▶ Data for processing:
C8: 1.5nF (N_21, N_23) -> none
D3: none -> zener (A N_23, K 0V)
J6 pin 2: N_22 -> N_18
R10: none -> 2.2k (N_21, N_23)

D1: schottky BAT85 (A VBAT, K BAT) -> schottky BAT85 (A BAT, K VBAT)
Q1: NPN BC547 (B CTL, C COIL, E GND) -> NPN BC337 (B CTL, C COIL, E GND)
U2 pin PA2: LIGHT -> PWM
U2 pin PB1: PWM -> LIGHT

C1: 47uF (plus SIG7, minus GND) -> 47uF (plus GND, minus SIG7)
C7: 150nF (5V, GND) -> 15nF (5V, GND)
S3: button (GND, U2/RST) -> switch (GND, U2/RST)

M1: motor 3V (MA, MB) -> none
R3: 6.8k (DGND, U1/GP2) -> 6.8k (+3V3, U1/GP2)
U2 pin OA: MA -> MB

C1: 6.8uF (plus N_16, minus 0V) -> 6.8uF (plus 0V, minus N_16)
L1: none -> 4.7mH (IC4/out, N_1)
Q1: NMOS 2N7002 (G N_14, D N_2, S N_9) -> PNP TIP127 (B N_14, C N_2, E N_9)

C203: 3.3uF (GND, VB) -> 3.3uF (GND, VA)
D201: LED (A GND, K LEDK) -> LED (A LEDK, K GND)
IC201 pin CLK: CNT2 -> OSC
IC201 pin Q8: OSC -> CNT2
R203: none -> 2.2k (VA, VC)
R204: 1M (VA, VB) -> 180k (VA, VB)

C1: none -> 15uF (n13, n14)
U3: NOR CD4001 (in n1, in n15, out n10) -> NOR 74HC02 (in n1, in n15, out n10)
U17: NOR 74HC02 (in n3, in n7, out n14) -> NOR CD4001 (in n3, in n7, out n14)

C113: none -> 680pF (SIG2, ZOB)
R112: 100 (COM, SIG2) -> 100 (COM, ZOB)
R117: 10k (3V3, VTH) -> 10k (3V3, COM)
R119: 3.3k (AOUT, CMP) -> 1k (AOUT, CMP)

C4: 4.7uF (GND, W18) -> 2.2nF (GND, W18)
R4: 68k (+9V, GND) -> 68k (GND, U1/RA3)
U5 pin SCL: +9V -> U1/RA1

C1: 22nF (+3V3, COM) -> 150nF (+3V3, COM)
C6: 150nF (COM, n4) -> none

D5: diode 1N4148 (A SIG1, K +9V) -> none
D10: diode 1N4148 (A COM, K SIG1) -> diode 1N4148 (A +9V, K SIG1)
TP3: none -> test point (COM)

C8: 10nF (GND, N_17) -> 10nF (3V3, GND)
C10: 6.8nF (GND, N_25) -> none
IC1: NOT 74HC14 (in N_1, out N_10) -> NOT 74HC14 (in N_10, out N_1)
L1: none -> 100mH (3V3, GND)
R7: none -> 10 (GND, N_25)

▶ What you need to do:
Reproduce all the data precisely, word for word.

▶ Written response:
C8: 1.5nF (N_21, N_23) -> none
D3: none -> zener (A N_23, K 0V)
J6 pin 2: N_22 -> N_18
R10: none -> 2.2k (N_21, N_23)

D1: schottky BAT85 (A VBAT, K BAT) -> schottky BAT85 (A BAT, K VBAT)
Q1: NPN BC547 (B CTL, C COIL, E GND) -> NPN BC337 (B CTL, C COIL, E GND)
U2 pin PA2: LIGHT -> PWM
U2 pin PB1: PWM -> LIGHT

C1: 47uF (plus SIG7, minus GND) -> 47uF (plus GND, minus SIG7)
C7: 150nF (5V, GND) -> 15nF (5V, GND)
S3: button (GND, U2/RST) -> switch (GND, U2/RST)

M1: motor 3V (MA, MB) -> none
R3: 6.8k (DGND, U1/GP2) -> 6.8k (+3V3, U1/GP2)
U2 pin OA: MA -> MB

C1: 6.8uF (plus N_16, minus 0V) -> 6.8uF (plus 0V, minus N_16)
L1: none -> 4.7mH (IC4/out, N_1)
Q1: NMOS 2N7002 (G N_14, D N_2, S N_9) -> PNP TIP127 (B N_14, C N_2, E N_9)

C203: 3.3uF (GND, VB) -> 3.3uF (GND, VA)
D201: LED (A GND, K LEDK) -> LED (A LEDK, K GND)
IC201 pin CLK: CNT2 -> OSC
IC201 pin Q8: OSC -> CNT2
R203: none -> 2.2k (VA, VC)
R204: 1M (VA, VB) -> 180k (VA, VB)

C1: none -> 15uF (n13, n14)
U3: NOR CD4001 (in n1, in n15, out n10) -> NOR 74HC02 (in n1, in n15, out n10)
U17: NOR 74HC02 (in n3, in n7, out n14) -> NOR CD4001 (in n3, in n7, out n14)

C113: none -> 680pF (SIG2, ZOB)
R112: 100 (COM, SIG2) -> 100 (COM, ZOB)
R117: 10k (3V3, VTH) -> 10k (3V3, COM)
R119: 3.3k (AOUT, CMP) -> 1k (AOUT, CMP)

C4: 4.7uF (GND, W18) -> 2.2nF (GND, W18)
R4: 68k (+9V, GND) -> 68k (GND, U1/RA3)
U5 pin SCL: +9V -> U1/RA1

C1: 22nF (+3V3, COM) -> 150nF (+3V3, COM)
C6: 150nF (COM, n4) -> none

D5: diode 1N4148 (A SIG1, K +9V) -> none
D10: diode 1N4148 (A COM, K SIG1) -> diode 1N4148 (A +9V, K SIG1)
TP3: none -> test point (COM)

C8: 10nF (GND, N_17) -> 10nF (3V3, GND)
C10: 6.8nF (GND, N_25) -> none
IC1: NOT 74HC14 (in N_1, out N_10) -> NOT 74HC14 (in N_10, out N_1)
L1: none -> 100mH (3V3, GND)
R7: none -> 10 (GND, N_25)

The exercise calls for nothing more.